(Extracted records)
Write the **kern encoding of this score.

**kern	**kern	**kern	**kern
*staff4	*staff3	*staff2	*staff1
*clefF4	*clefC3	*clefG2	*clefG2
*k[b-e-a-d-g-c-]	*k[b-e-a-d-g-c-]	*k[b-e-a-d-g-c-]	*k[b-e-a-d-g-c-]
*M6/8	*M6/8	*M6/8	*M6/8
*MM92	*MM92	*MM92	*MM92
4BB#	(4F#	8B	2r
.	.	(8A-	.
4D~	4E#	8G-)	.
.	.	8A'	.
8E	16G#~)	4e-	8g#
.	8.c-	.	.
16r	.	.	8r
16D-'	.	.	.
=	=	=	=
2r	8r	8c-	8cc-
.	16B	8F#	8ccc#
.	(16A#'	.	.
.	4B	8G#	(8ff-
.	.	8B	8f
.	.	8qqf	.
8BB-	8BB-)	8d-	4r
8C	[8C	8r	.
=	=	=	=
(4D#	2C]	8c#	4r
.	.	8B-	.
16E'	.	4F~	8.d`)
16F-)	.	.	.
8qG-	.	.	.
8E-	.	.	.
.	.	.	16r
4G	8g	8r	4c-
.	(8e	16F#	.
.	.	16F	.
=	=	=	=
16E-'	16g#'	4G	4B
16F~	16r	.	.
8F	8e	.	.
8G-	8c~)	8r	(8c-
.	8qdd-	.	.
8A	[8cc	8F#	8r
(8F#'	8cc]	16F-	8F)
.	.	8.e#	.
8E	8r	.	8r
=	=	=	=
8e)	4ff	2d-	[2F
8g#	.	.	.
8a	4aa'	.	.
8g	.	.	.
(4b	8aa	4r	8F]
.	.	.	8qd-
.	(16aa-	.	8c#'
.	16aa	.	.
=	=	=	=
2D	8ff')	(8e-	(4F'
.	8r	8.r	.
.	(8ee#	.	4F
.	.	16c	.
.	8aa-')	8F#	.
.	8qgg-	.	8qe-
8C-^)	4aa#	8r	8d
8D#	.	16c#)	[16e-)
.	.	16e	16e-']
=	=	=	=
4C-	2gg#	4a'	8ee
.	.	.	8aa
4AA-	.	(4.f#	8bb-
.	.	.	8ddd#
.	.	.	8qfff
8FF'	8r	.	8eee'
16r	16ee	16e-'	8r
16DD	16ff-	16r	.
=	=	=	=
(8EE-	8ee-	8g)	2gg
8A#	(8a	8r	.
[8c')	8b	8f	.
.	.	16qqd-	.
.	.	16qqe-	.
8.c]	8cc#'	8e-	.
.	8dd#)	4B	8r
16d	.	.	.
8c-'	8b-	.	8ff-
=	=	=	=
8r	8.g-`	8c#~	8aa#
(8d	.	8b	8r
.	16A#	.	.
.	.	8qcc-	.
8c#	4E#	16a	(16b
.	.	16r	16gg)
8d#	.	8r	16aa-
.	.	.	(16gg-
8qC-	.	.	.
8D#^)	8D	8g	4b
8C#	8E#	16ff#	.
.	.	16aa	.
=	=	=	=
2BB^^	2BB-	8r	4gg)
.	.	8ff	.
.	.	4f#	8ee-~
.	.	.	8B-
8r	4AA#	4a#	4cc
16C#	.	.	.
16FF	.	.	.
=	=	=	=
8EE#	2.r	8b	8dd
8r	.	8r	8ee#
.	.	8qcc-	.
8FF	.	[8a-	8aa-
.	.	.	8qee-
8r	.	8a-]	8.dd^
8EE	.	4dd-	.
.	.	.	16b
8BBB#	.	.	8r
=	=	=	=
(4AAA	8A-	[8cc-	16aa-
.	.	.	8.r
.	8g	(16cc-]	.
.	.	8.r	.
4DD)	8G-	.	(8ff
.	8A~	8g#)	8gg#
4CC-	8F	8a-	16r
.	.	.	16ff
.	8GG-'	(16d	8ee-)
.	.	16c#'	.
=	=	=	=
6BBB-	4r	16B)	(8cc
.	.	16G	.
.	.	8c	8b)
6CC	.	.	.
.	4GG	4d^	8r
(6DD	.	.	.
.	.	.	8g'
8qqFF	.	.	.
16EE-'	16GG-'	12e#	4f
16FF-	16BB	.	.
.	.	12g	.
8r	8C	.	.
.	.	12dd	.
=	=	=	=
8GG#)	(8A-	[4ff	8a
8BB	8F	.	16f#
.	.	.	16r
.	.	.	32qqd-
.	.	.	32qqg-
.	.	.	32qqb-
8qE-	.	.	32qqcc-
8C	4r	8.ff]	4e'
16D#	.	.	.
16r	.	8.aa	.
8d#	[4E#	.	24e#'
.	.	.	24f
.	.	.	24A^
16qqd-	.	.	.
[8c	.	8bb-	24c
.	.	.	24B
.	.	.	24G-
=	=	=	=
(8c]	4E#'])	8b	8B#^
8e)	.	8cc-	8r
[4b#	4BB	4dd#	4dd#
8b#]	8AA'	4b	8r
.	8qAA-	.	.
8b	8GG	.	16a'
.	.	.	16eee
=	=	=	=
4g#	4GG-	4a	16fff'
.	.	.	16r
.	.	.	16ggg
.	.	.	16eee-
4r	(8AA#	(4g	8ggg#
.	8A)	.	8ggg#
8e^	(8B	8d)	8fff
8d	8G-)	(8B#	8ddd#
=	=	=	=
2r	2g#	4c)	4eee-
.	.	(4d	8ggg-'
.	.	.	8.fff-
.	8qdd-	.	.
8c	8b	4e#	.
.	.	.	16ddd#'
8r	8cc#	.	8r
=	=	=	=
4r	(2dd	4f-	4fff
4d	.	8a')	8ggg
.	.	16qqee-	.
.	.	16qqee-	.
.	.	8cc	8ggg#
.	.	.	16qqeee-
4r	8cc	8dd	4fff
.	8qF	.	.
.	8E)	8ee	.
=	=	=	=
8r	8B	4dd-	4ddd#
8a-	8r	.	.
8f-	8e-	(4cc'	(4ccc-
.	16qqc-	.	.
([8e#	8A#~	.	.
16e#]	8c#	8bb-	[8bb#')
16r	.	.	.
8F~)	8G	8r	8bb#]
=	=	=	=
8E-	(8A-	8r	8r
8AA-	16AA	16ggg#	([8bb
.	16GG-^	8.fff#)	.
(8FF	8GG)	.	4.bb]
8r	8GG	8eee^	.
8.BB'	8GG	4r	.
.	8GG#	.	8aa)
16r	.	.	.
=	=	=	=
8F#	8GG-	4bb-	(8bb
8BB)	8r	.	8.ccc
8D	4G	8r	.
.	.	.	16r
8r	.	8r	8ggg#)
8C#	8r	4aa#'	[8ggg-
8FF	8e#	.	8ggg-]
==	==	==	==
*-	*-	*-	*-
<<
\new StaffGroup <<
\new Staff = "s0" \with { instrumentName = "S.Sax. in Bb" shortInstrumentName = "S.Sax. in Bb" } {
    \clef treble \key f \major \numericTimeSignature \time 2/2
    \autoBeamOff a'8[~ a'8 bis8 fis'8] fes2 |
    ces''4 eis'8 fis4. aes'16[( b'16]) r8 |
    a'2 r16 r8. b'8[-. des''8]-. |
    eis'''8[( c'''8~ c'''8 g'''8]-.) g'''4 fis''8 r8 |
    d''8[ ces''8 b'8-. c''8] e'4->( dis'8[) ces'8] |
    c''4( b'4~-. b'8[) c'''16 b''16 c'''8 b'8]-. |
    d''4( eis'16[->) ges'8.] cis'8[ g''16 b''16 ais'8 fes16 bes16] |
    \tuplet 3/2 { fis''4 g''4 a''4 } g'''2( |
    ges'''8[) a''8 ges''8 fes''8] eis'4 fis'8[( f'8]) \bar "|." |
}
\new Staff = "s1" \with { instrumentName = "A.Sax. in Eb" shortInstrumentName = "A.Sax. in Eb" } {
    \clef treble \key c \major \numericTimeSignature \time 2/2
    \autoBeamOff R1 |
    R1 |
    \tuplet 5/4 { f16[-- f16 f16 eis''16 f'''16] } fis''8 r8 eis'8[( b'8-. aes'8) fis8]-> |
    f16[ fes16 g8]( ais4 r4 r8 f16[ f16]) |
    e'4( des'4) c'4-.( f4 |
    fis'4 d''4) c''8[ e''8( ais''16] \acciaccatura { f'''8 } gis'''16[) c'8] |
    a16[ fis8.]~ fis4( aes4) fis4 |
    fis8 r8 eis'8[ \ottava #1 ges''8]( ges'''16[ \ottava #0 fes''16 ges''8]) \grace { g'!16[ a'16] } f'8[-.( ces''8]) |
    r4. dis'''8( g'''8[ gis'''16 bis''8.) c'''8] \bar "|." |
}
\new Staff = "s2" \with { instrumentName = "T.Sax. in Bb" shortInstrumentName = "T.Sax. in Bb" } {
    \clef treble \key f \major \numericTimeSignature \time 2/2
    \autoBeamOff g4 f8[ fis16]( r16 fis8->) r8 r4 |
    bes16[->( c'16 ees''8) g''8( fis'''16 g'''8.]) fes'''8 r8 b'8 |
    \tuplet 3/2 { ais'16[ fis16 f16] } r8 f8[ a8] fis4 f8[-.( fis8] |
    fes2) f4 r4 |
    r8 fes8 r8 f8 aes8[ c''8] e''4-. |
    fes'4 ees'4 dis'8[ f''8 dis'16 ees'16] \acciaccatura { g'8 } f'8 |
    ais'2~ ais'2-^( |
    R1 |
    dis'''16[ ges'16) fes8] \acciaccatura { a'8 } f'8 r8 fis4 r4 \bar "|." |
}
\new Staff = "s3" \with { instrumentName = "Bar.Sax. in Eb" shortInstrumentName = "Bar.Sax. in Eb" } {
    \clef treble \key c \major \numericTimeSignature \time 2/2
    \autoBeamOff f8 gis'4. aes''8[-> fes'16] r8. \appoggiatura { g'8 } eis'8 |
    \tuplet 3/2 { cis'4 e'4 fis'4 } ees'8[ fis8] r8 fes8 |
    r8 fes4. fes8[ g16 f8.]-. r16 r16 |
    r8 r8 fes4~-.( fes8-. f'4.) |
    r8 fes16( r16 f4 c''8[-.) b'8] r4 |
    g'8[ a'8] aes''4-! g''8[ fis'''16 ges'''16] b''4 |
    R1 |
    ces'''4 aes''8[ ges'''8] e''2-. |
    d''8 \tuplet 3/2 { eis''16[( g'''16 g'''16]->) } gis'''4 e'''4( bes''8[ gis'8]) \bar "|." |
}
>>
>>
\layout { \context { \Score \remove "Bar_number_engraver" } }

_Prompt_
Return every line of the material that contains the string "acciaccatura", keeping in mind that case counts.

_Exercise output_
    fis'4 d''4) c''8[ e''8( ais''16] \acciaccatura { f'''8 } gis'''16[) c'8] |
    fes'4 ees'4 dis'8[ f''8 dis'16 ees'16] \acciaccatura { g'8 } f'8 |
    dis'''16[ ges'16) fes8] \acciaccatura { a'8 } f'8 r8 fis4 r4 \bar "|." |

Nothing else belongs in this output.